**Work item:** Look through the listing below, and wherever a line has the string "SCALE", pull it out.

:::::

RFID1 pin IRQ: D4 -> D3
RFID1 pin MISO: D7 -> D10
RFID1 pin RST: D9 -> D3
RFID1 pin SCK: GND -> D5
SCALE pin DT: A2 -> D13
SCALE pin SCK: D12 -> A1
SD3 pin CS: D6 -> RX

:::::

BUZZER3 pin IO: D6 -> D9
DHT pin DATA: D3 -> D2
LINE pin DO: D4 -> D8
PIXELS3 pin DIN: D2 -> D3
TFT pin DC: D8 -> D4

:::::

**Response to this exercise:**
SCALE pin DT: A2 -> D13
SCALE pin SCK: D12 -> A1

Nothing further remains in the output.